• _GIVEN ENTRIES_
------------------------------------
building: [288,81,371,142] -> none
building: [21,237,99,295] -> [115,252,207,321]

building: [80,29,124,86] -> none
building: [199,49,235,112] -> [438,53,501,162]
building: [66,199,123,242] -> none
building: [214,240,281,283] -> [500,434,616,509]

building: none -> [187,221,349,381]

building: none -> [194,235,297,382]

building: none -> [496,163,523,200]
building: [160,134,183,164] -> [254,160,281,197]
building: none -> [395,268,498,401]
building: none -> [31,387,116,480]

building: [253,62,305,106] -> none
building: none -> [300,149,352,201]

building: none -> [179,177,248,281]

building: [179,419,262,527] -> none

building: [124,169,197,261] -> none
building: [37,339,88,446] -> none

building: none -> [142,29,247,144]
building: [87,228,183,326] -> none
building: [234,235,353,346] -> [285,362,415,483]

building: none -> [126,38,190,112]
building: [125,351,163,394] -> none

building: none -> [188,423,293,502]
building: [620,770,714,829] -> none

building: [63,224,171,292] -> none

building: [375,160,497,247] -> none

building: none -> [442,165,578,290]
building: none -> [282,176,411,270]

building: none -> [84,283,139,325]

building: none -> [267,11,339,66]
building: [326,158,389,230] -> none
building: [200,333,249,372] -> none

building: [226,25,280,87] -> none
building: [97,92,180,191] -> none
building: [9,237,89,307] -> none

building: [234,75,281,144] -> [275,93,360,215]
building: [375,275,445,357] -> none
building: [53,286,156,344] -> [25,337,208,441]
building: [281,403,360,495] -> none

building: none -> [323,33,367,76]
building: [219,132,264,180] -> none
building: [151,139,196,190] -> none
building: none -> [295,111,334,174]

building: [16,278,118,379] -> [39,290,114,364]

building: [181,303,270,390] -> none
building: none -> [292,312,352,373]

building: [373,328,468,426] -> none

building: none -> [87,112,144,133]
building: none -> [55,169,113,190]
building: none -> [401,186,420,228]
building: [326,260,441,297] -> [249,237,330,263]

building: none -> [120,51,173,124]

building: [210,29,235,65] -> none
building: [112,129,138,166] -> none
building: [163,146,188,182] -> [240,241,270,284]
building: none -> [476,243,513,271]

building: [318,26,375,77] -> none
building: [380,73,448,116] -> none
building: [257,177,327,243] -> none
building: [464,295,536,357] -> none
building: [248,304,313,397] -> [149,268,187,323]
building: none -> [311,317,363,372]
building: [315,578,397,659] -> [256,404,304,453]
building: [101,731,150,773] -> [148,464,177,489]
------------------------------------
• _TASK DESCRIPTION_
Every line from the one with "building: [380,73,448,116] -> none" to the end of the records above should be returned exactly, and no other lines.

• _WRITTEN SOLUTION_
building: [380,73,448,116] -> none
building: [257,177,327,243] -> none
building: [464,295,536,357] -> none
building: [248,304,313,397] -> [149,268,187,323]
building: none -> [311,317,363,372]
building: [315,578,397,659] -> [256,404,304,453]
building: [101,731,150,773] -> [148,464,177,489]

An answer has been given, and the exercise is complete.